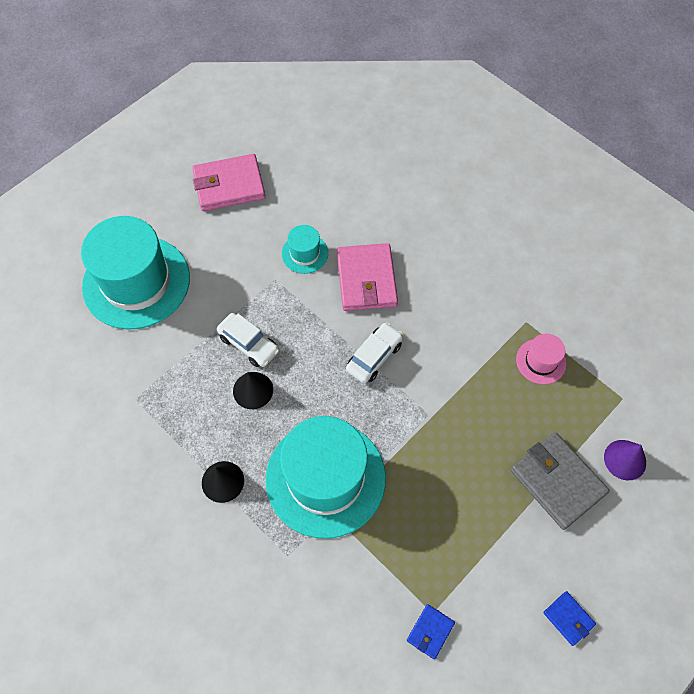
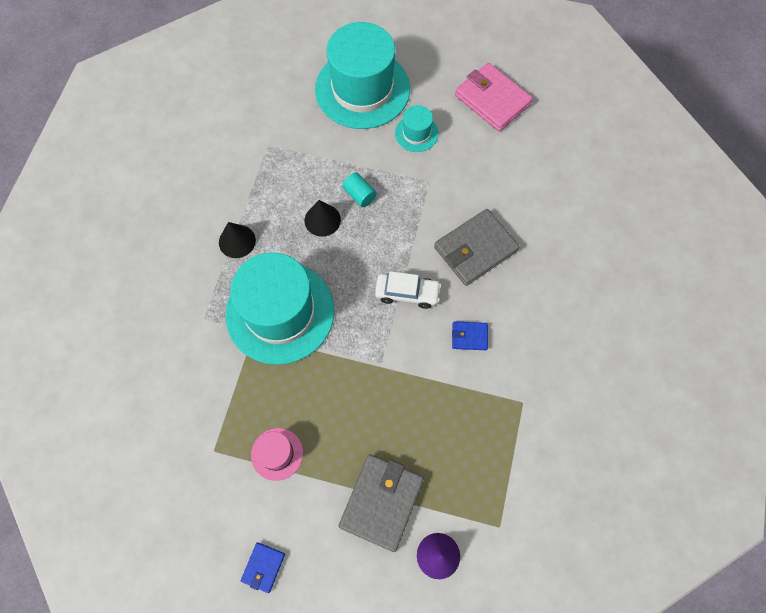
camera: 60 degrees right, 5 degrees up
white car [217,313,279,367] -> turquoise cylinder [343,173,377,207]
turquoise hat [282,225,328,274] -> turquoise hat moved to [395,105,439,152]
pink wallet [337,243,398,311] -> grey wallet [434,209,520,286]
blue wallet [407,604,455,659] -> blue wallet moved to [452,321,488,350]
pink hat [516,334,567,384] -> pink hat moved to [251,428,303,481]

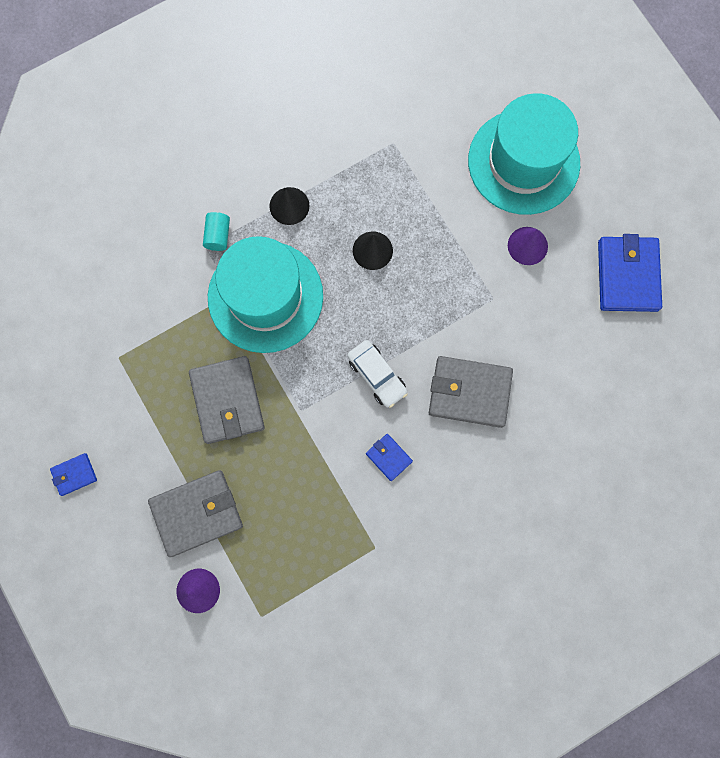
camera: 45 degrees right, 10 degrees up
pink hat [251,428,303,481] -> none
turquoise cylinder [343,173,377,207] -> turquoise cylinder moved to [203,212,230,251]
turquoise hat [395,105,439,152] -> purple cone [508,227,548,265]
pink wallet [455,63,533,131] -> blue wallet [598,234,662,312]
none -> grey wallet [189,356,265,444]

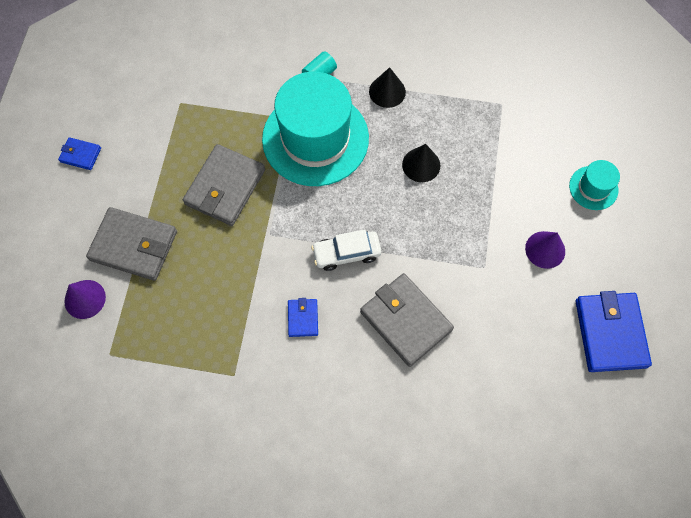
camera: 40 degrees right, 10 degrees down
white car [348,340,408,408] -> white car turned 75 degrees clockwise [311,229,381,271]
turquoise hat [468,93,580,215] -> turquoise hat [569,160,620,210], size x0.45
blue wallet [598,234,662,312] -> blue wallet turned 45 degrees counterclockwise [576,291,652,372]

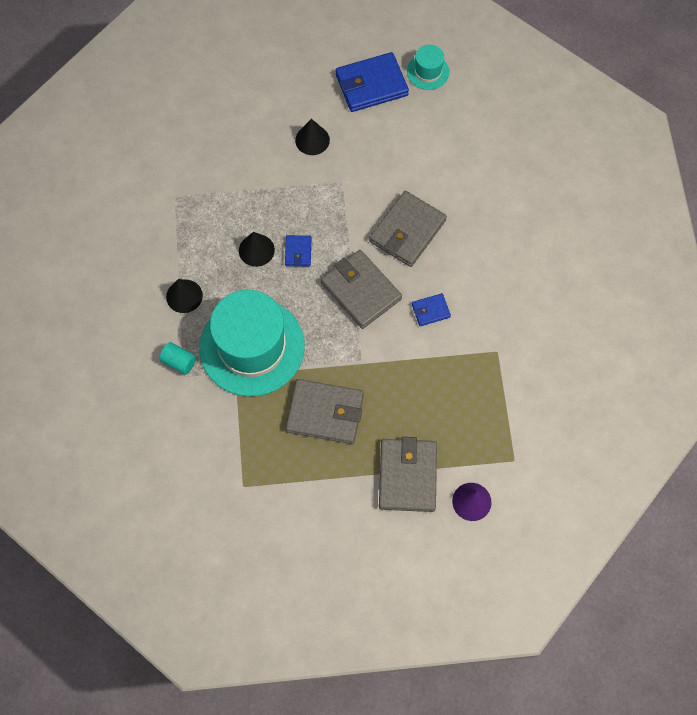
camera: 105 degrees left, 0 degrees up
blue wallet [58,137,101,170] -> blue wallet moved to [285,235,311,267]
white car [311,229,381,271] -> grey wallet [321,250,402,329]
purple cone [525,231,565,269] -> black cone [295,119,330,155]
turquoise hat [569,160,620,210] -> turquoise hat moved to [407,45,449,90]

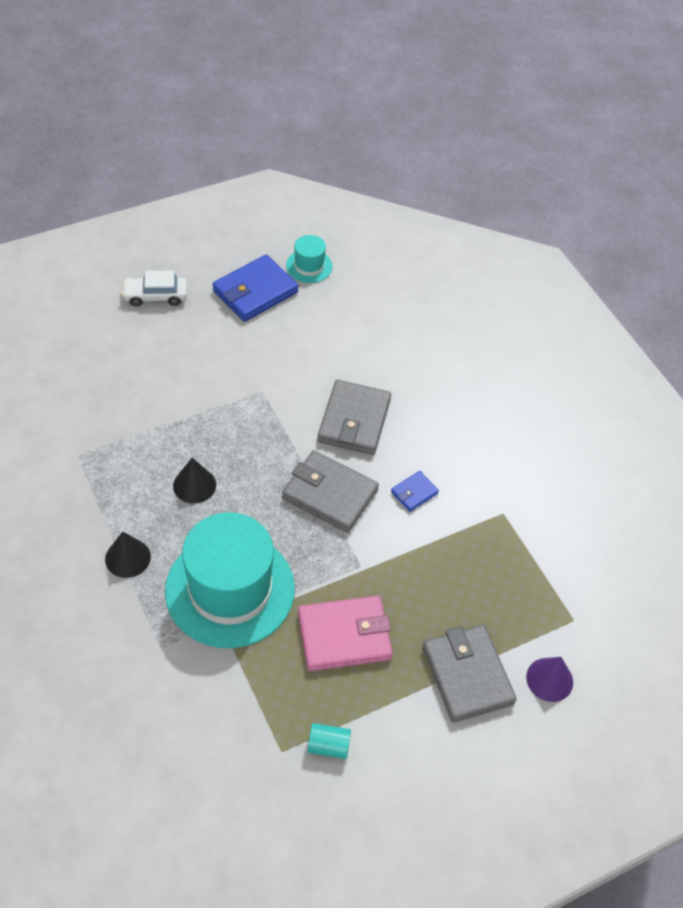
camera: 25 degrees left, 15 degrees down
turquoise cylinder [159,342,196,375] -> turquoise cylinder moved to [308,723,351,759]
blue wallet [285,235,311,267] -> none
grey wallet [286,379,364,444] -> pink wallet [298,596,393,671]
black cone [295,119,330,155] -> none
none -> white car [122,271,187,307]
_ _ _
• Problem description: Return each line above exactly; any pictures are to be skipped.

• The answer:
camera: 60 degrees right, 5 degrees up
white car [217,313,279,367] -> turquoise cylinder [343,173,377,207]
turquoise hat [282,225,328,274] -> turquoise hat moved to [395,105,439,152]
pink wallet [337,243,398,311] -> grey wallet [434,209,520,286]
blue wallet [407,604,455,659] -> blue wallet moved to [452,321,488,350]
pink hat [516,334,567,384] -> pink hat moved to [251,428,303,481]

camera: 45 degrees right, 10 degrees up
pink hat [251,428,303,481] -> none
turquoise cylinder [343,173,377,207] -> turquoise cylinder moved to [203,212,230,251]
turquoise hat [395,105,439,152] -> purple cone [508,227,548,265]
pink wallet [455,63,533,131] -> blue wallet [598,234,662,312]
none -> grey wallet [189,356,265,444]

camera: 40 degrees right, 10 degrees down
white car [348,340,408,408] -> white car turned 75 degrees clockwise [311,229,381,271]
turquoise hat [468,93,580,215] -> turquoise hat [569,160,620,210], size x0.45
blue wallet [598,234,662,312] -> blue wallet turned 45 degrees counterclockwise [576,291,652,372]

camera: 105 degrees left, 0 degrees up
blue wallet [58,137,101,170] -> blue wallet moved to [285,235,311,267]
white car [311,229,381,271] -> grey wallet [321,250,402,329]
purple cone [525,231,565,269] -> black cone [295,119,330,155]
turquoise hat [569,160,620,210] -> turquoise hat moved to [407,45,449,90]

camera: 25 degrees left, 15 degrees down
turquoise cylinder [159,342,196,375] -> turquoise cylinder moved to [308,723,351,759]
blue wallet [285,235,311,267] -> none
grey wallet [286,379,364,444] -> pink wallet [298,596,393,671]
black cone [295,119,330,155] -> none
none -> white car [122,271,187,307]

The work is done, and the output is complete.